### WORK INSTRUCTION
From the entries, copy every line that carries the string "pencil".

STUDY MATERIAL section start

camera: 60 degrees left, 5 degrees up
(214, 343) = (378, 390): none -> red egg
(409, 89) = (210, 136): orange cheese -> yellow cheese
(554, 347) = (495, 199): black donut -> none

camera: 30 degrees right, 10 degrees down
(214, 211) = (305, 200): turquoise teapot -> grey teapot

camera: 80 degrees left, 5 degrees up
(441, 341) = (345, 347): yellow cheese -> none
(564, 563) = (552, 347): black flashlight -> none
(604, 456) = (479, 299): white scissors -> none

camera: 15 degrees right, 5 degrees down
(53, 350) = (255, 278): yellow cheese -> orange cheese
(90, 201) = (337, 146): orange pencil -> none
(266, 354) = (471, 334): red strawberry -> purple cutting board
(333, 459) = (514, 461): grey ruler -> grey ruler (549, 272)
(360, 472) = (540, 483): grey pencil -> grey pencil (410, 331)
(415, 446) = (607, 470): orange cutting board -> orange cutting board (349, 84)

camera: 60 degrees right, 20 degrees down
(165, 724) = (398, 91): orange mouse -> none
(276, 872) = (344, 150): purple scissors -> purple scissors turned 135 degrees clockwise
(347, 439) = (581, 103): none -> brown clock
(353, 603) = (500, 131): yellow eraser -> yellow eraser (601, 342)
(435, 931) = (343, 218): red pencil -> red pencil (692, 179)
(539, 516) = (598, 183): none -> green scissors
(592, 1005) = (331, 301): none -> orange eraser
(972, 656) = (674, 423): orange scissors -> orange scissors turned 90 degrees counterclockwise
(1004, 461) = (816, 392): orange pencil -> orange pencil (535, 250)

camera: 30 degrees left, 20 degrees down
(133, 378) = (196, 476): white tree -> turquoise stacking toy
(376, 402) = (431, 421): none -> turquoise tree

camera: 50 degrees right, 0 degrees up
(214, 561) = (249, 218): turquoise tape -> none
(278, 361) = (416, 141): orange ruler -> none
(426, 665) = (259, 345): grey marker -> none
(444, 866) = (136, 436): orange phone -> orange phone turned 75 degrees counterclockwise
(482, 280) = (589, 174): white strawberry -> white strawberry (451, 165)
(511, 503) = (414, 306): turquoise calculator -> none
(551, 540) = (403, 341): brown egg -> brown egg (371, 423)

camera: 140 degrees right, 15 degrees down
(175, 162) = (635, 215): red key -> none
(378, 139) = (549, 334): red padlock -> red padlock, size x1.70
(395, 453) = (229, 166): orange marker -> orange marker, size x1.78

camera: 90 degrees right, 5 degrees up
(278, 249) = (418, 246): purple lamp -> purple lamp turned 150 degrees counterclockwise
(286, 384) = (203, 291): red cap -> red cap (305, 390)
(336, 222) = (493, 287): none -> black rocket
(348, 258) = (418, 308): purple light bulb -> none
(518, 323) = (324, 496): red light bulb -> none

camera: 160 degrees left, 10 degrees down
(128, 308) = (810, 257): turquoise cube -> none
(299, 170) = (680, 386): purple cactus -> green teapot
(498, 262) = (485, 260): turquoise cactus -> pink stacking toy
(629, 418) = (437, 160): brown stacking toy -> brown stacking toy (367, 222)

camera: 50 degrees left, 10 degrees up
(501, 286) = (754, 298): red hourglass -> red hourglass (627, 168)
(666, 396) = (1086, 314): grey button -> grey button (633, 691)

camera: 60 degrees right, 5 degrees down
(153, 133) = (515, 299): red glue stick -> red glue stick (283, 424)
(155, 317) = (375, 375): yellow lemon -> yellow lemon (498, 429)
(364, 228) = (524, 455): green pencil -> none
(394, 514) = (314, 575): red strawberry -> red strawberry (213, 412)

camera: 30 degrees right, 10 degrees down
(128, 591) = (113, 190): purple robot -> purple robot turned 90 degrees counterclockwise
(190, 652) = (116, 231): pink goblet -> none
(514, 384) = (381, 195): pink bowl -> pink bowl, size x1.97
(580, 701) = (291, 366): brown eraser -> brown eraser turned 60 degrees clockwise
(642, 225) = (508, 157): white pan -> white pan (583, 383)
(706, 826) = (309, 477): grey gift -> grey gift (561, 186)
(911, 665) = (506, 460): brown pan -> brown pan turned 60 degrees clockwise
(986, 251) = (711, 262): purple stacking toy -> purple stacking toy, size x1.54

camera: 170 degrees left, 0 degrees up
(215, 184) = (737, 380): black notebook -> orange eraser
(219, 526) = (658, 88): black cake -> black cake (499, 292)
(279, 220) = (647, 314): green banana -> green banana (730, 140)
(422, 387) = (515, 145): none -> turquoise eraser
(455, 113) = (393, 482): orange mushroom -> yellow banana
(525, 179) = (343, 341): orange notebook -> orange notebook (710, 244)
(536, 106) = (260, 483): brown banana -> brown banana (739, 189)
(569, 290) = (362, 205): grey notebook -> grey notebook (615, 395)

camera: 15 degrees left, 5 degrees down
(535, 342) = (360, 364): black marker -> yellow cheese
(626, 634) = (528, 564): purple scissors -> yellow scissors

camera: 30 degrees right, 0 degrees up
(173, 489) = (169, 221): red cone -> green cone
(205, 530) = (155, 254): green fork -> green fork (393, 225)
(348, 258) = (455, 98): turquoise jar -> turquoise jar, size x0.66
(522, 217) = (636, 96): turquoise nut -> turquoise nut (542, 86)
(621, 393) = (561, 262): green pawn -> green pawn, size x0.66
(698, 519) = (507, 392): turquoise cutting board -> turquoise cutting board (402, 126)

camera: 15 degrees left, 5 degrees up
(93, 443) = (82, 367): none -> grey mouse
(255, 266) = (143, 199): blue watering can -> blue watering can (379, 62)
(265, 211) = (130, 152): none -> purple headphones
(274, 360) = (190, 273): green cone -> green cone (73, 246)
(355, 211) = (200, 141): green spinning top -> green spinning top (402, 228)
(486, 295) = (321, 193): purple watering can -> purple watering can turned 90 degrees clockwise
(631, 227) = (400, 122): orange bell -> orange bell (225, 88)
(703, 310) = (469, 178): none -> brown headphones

STUDY MATERIAL section end

### SOLUTION TO THIS PROBLEM
(90, 201) = (337, 146): orange pencil -> none
(360, 472) = (540, 483): grey pencil -> grey pencil (410, 331)
(435, 931) = (343, 218): red pencil -> red pencil (692, 179)
(1004, 461) = (816, 392): orange pencil -> orange pencil (535, 250)
(364, 228) = (524, 455): green pencil -> none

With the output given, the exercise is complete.